Work order — Give back the whole listing word for word and skip each picture.

Supplied material —
=== Section Start ===
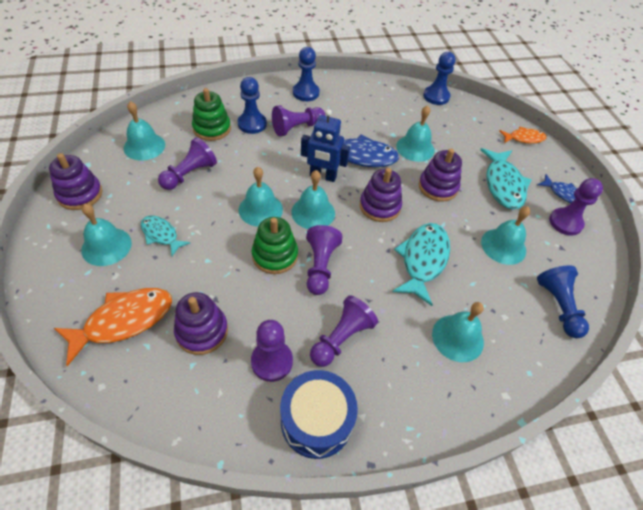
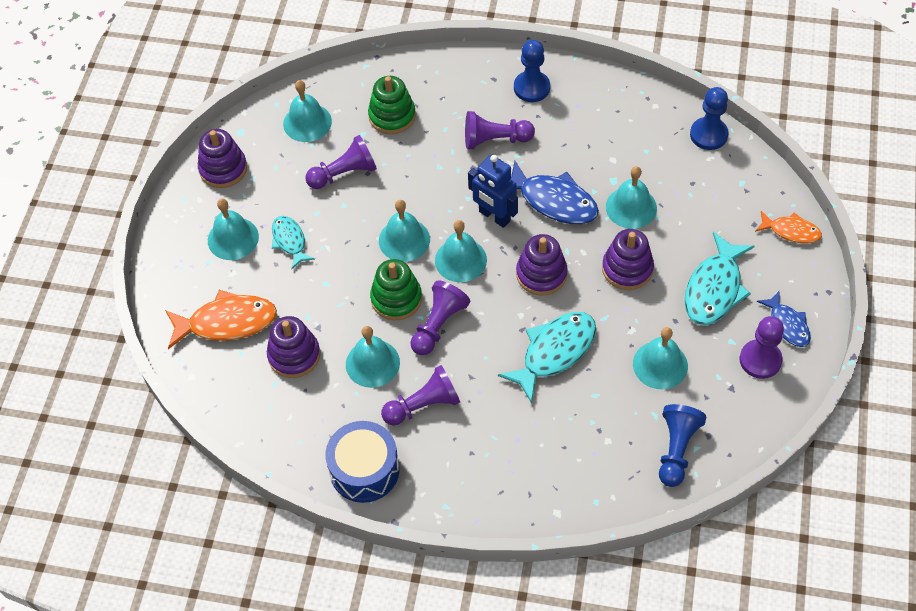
camera: 30 degrees right, 5 degrees up
(252, 124) = (442, 121): blue pawn -> none
(272, 361) = (347, 405): purple pawn -> none
(457, 337) = (542, 444): turquoise bell -> turquoise bell (372, 363)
=== Section End ===
Response to this task —
camera: 30 degrees right, 5 degrees up
(252, 124) = (442, 121): blue pawn -> none
(272, 361) = (347, 405): purple pawn -> none
(457, 337) = (542, 444): turquoise bell -> turquoise bell (372, 363)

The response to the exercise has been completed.